* _Provided material_
Start of Block

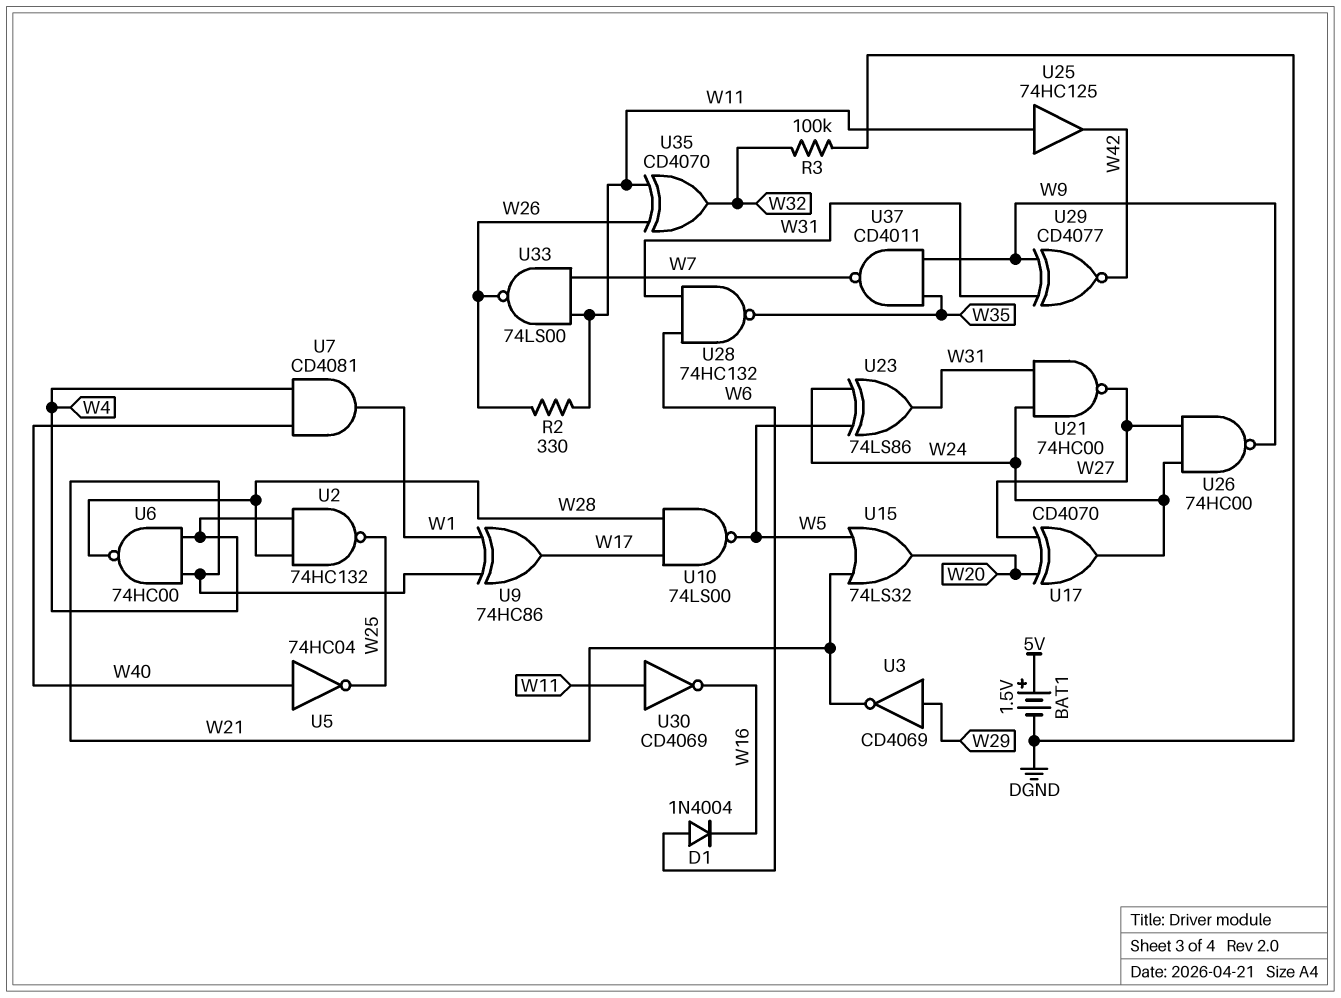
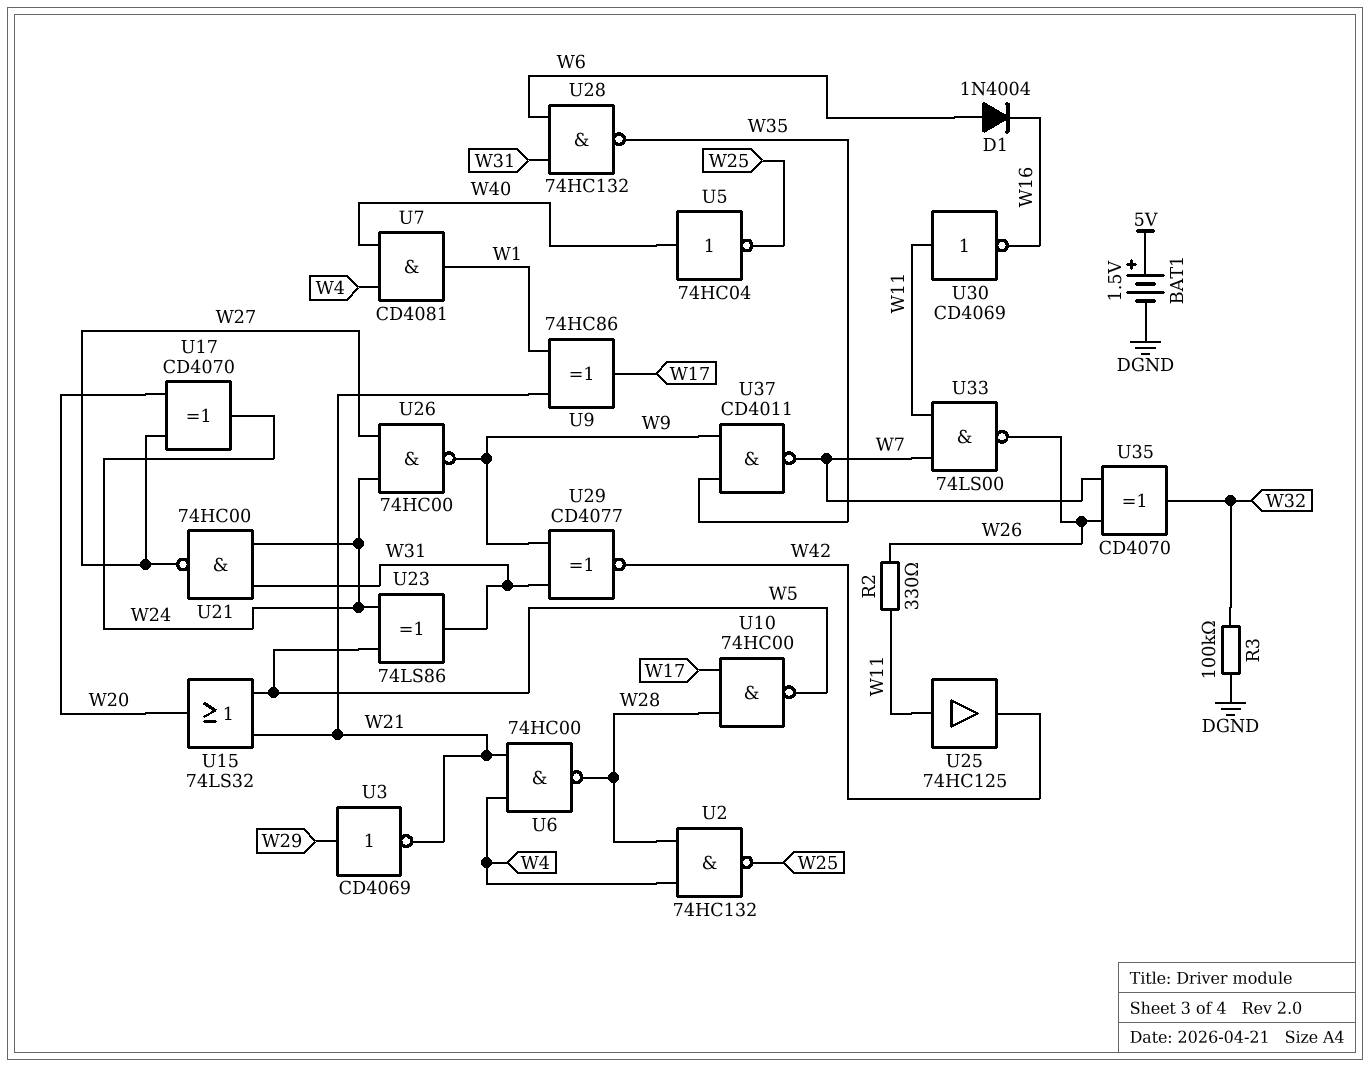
U10: NAND 74LS00 (in W17, in W28, out W5) -> NAND 74HC00 (in W17, in W28, out W5)
U35: XOR CD4070 (in W11, in W26, out W32) -> XOR CD4070 (in W7, in W26, out W32)

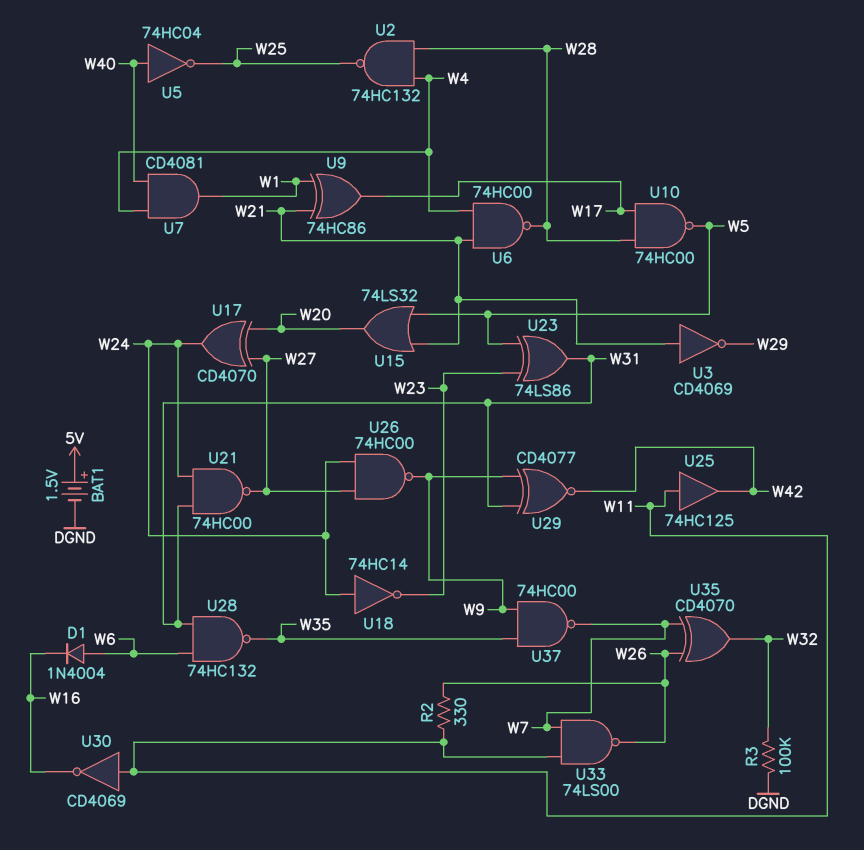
U3: NOT CD4069 (in W29, out W21) -> NOT CD4069 (in W21, out W29)
U18: none -> NOT 74HC14 (in W24, out W23)
U23: XOR 74LS86 (in W5, in W24, out W31) -> XOR 74LS86 (in W5, in W23, out W31)
U37: NAND CD4011 (in W9, in W35, out W7) -> NAND 74HC00 (in W9, in W35, out W7)

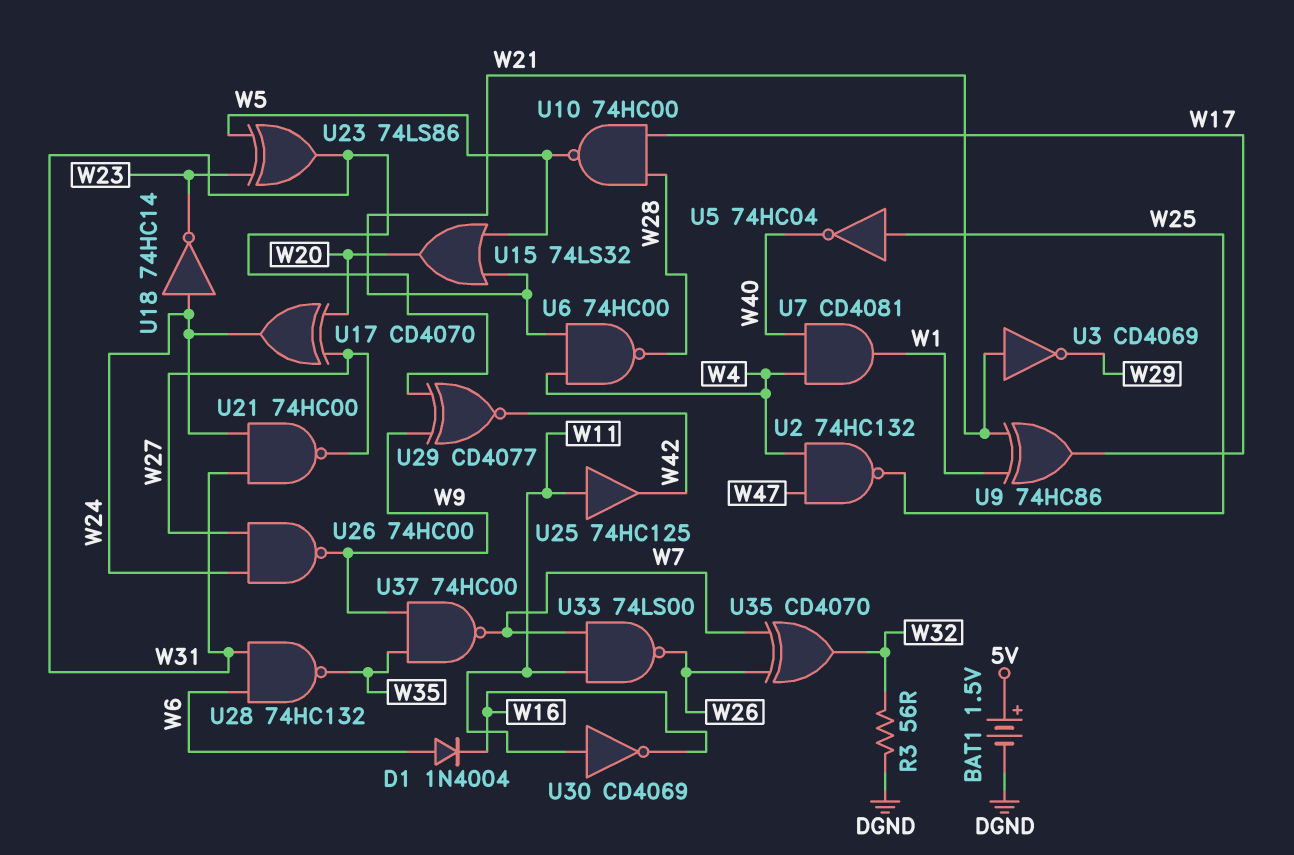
R2: 330 (W11, W26) -> none
R3: 100k (DGND, W32) -> 56 (DGND, W32)
U2: NAND 74HC132 (in W4, in W28, out W25) -> NAND 74HC132 (in W4, in W47, out W25)
U5: NOT 74HC04 (in W40, out W25) -> NOT 74HC04 (in W25, out W40)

End of Block

* _Goal of the exercise_
Once the pictures are removed, print all the remaining data exactly as it stands.

* _Task answer_
U10: NAND 74LS00 (in W17, in W28, out W5) -> NAND 74HC00 (in W17, in W28, out W5)
U35: XOR CD4070 (in W11, in W26, out W32) -> XOR CD4070 (in W7, in W26, out W32)

U3: NOT CD4069 (in W29, out W21) -> NOT CD4069 (in W21, out W29)
U18: none -> NOT 74HC14 (in W24, out W23)
U23: XOR 74LS86 (in W5, in W24, out W31) -> XOR 74LS86 (in W5, in W23, out W31)
U37: NAND CD4011 (in W9, in W35, out W7) -> NAND 74HC00 (in W9, in W35, out W7)

R2: 330 (W11, W26) -> none
R3: 100k (DGND, W32) -> 56 (DGND, W32)
U2: NAND 74HC132 (in W4, in W28, out W25) -> NAND 74HC132 (in W4, in W47, out W25)
U5: NOT 74HC04 (in W40, out W25) -> NOT 74HC04 (in W25, out W40)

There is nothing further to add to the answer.